Coordinate-based change listings
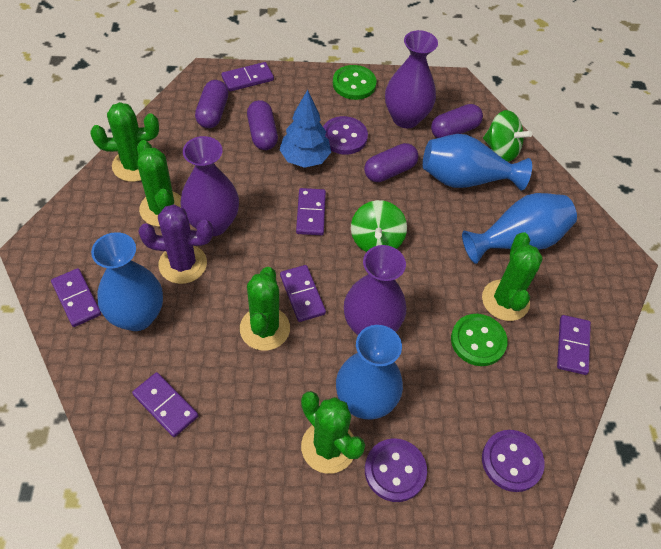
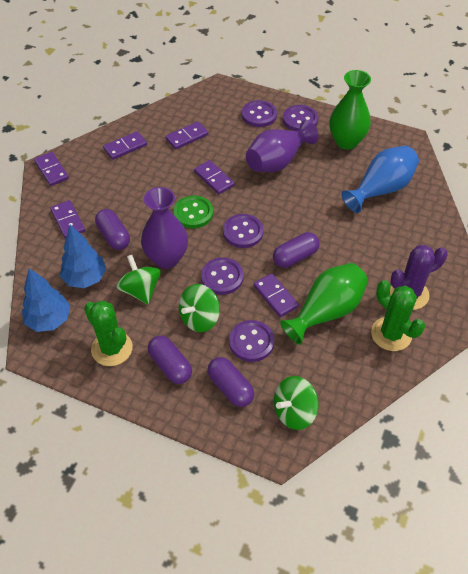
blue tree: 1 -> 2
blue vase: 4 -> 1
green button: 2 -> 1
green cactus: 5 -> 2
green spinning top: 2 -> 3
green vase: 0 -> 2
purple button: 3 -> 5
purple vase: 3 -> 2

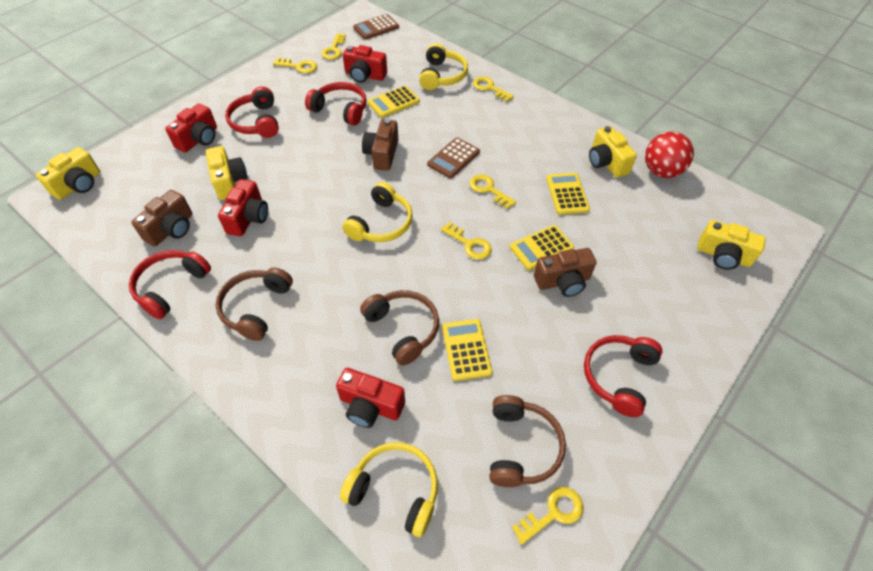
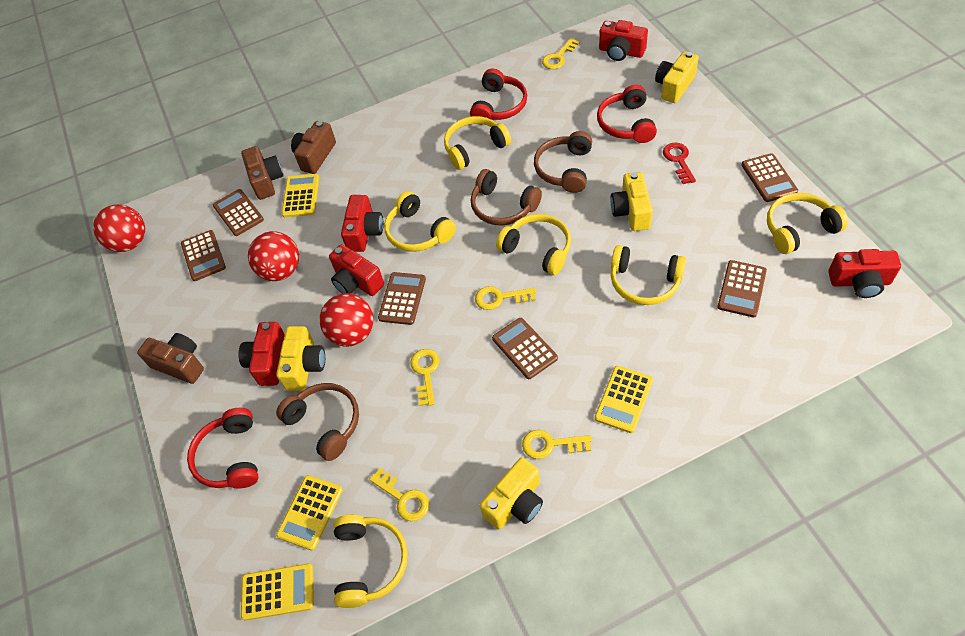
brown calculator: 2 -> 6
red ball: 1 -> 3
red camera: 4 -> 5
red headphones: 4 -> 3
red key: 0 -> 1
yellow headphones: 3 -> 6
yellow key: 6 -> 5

What you need to do »
Where a line above holds the string "vase", show that line.

Answer for this exercise »
blue vase: 4 -> 1
green vase: 0 -> 2
purple vase: 3 -> 2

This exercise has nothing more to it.